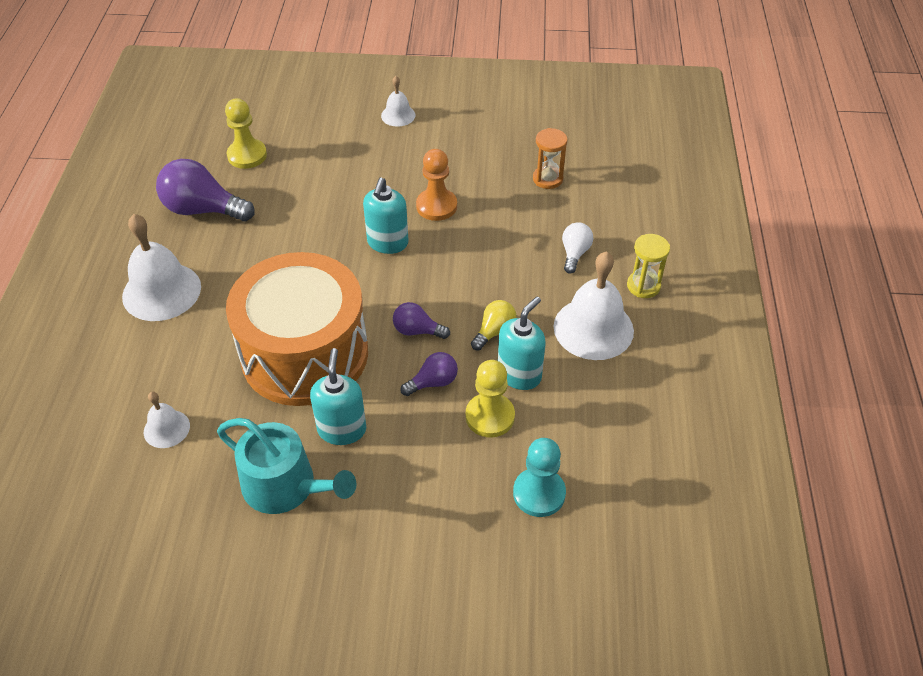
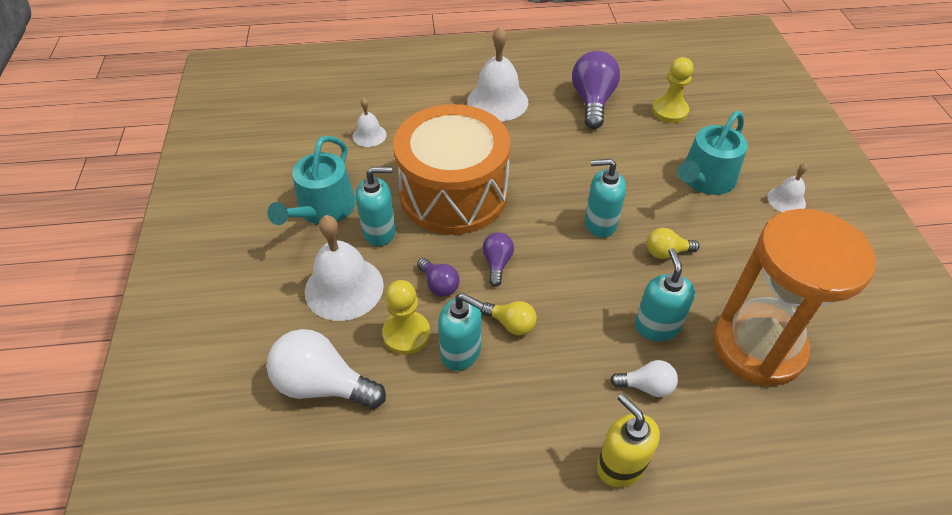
camera: 80 degrees right, 0 degrees up
(354, 157) = (705, 179): none -> turquoise watering can
(436, 206) = (666, 252): orange pawn -> yellow light bulb
(516, 233) = (656, 326): none -> turquoise soap dispenser
(539, 493) = (323, 385): turquoise pawn -> white light bulb
(547, 179) = (758, 346): orange hourglass -> orange hourglass, size x2.48
(593, 328) = (539, 415): white bell -> white bell (344, 288)
(643, 286) = (620, 465): yellow hourglass -> yellow soap dispenser

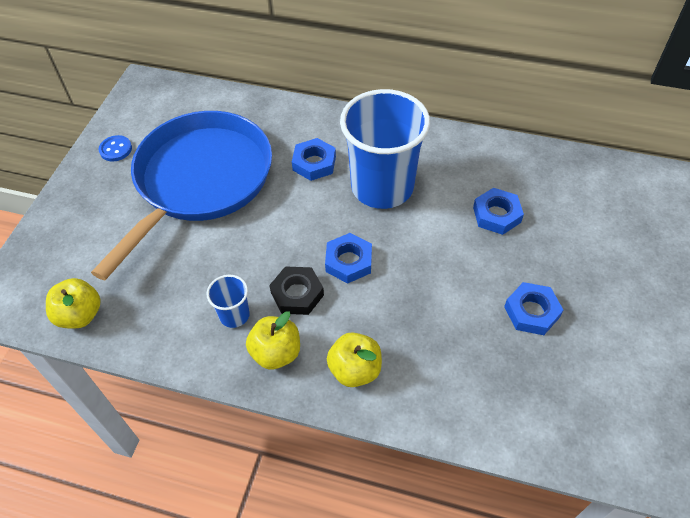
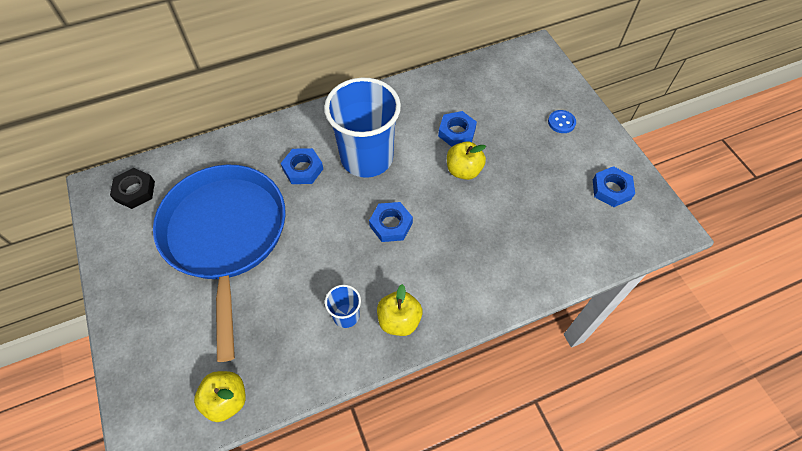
camera: 40 degrees left, 5 degrees up
(116, 149) = (126, 254): blue button -> blue button (561, 122)
(297, 294) = (376, 270): black nut -> black nut (135, 191)
(355, 370) = (459, 294): yellow apple -> yellow apple (463, 170)
(531, 312) = (529, 183): blue nut -> blue nut (611, 189)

- _Exercise directions_:
Among the lines of the data above, find those with the word "light" and show them.

- _Solution_:
(436, 206) = (666, 252): orange pawn -> yellow light bulb
(539, 493) = (323, 385): turquoise pawn -> white light bulb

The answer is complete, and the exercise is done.